Task directions -> Copy every line of the records below word for word, changing nothing.

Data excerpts
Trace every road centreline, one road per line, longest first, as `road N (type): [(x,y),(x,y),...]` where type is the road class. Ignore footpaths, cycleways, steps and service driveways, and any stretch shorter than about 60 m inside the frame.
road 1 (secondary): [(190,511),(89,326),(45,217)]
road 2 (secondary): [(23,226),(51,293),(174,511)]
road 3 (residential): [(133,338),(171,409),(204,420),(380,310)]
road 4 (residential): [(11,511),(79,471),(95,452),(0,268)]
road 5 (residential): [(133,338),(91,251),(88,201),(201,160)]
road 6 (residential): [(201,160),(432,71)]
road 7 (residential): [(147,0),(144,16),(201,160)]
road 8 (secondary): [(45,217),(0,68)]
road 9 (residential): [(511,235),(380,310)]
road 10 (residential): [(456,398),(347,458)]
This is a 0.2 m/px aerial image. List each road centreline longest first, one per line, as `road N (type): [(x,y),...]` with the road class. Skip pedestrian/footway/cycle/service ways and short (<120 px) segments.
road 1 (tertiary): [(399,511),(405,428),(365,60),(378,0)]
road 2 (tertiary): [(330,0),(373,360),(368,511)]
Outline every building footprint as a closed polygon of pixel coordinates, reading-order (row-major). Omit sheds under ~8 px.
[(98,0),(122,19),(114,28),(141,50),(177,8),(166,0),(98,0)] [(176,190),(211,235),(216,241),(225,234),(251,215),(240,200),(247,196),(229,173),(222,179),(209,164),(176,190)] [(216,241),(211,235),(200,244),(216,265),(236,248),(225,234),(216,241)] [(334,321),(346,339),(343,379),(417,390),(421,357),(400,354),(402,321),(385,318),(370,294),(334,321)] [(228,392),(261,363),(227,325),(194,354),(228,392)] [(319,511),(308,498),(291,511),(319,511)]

Response to this exercise ->
Trace every road centreline, one road per line, longest first, as `road N (type): [(x,y),(x,y),...]` where type is the road class. Ignore footpaths, cycleways, steps and service driveways, and any stretch shorter than about 60 m inside the frame.
road 1 (secondary): [(190,511),(89,326),(45,217)]
road 2 (secondary): [(23,226),(51,293),(174,511)]
road 3 (residential): [(133,338),(171,409),(204,420),(380,310)]
road 4 (residential): [(11,511),(79,471),(95,452),(0,268)]
road 5 (residential): [(133,338),(91,251),(88,201),(201,160)]
road 6 (residential): [(201,160),(432,71)]
road 7 (residential): [(147,0),(144,16),(201,160)]
road 8 (secondary): [(45,217),(0,68)]
road 9 (residential): [(511,235),(380,310)]
road 10 (residential): [(456,398),(347,458)]
This is a 0.2 m/px aerial image. List each road centreline longest first, one per line, as `road N (type): [(x,y),...]` with the road class. Skip pedestrian/footway/cycle/service ways and short (<120 px) segments.
road 1 (tertiary): [(399,511),(405,428),(365,60),(378,0)]
road 2 (tertiary): [(330,0),(373,360),(368,511)]
Outline every building footprint as a closed polygon of pixel coordinates, reading-order (row-major). Omit sheds under ~8 px.
[(98,0),(122,19),(114,28),(141,50),(177,8),(166,0),(98,0)] [(176,190),(211,235),(216,241),(225,234),(251,215),(240,200),(247,196),(229,173),(222,179),(209,164),(176,190)] [(216,241),(211,235),(200,244),(216,265),(236,248),(225,234),(216,241)] [(334,321),(346,339),(343,379),(417,390),(421,357),(400,354),(402,321),(385,318),(370,294),(334,321)] [(228,392),(261,363),(227,325),(194,354),(228,392)] [(319,511),(308,498),(291,511),(319,511)]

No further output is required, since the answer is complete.